__WRITTEN INSTRUCTION__. Quote, without change, all of the lines that follow.

::::

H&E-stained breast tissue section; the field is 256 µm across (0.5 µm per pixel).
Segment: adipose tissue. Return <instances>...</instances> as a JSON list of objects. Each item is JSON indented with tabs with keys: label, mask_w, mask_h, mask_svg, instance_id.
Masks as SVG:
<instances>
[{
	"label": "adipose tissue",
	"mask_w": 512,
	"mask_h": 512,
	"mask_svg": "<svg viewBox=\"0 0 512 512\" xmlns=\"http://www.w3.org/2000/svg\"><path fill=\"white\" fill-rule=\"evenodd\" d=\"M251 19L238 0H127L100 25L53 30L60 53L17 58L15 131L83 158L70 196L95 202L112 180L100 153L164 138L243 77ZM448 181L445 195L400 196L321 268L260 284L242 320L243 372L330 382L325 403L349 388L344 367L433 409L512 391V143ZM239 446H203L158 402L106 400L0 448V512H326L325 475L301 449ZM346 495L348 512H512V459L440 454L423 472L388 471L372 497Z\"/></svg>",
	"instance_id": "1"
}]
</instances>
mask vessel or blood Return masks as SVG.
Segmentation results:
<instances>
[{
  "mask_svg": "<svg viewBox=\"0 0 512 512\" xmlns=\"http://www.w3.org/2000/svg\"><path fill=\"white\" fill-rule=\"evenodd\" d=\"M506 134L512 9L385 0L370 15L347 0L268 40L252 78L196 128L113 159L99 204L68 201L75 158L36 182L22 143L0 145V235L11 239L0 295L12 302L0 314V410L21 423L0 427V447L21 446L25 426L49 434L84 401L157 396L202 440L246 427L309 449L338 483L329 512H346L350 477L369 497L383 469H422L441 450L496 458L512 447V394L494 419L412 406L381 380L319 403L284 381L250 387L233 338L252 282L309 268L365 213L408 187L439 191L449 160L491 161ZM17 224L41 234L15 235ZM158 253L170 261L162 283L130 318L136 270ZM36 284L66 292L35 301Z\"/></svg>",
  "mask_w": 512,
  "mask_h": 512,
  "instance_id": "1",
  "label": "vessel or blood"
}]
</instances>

::::

__OUTPUT OF THE TASK__.
H&E-stained breast tissue section; the field is 256 µm across (0.5 µm per pixel).
Segment: adipose tissue. Return <instances>...</instances> as a JSON list of objects. Each item is JSON indented with tabs with keys: label, mask_w, mask_h, mask_svg, instance_id.
Masks as SVG:
<instances>
[{
	"label": "adipose tissue",
	"mask_w": 512,
	"mask_h": 512,
	"mask_svg": "<svg viewBox=\"0 0 512 512\" xmlns=\"http://www.w3.org/2000/svg\"><path fill=\"white\" fill-rule=\"evenodd\" d=\"M251 19L238 0H127L100 25L53 30L60 53L17 58L15 131L83 158L70 196L95 202L112 180L100 153L164 138L243 77ZM448 181L445 195L400 196L321 268L260 284L242 320L243 372L330 382L325 403L349 388L344 367L433 409L512 391V143ZM239 446H203L158 402L106 400L0 448V512H326L325 475L301 449ZM346 495L348 512H512V459L440 454L423 472L388 471L372 497Z\"/></svg>",
	"instance_id": "1"
}]
</instances>
mask vessel or blood Return masks as SVG.
Segmentation results:
<instances>
[{
  "mask_svg": "<svg viewBox=\"0 0 512 512\" xmlns=\"http://www.w3.org/2000/svg\"><path fill=\"white\" fill-rule=\"evenodd\" d=\"M506 134L512 9L385 0L370 15L347 0L268 40L252 78L196 128L113 159L99 204L68 201L75 158L36 182L22 143L0 145V235L11 239L0 295L12 302L0 314V410L21 423L0 427V447L21 446L25 426L49 434L84 401L157 396L202 440L246 427L309 449L338 483L329 512H346L350 477L369 497L383 469H422L441 450L496 458L512 447V394L494 419L412 406L381 380L319 403L284 381L250 387L233 338L252 282L309 268L365 213L408 187L439 191L449 160L491 161ZM17 224L41 234L15 235ZM158 253L170 261L162 283L130 318L136 270ZM36 284L66 292L35 301Z\"/></svg>",
  "mask_w": 512,
  "mask_h": 512,
  "instance_id": "1",
  "label": "vessel or blood"
}]
</instances>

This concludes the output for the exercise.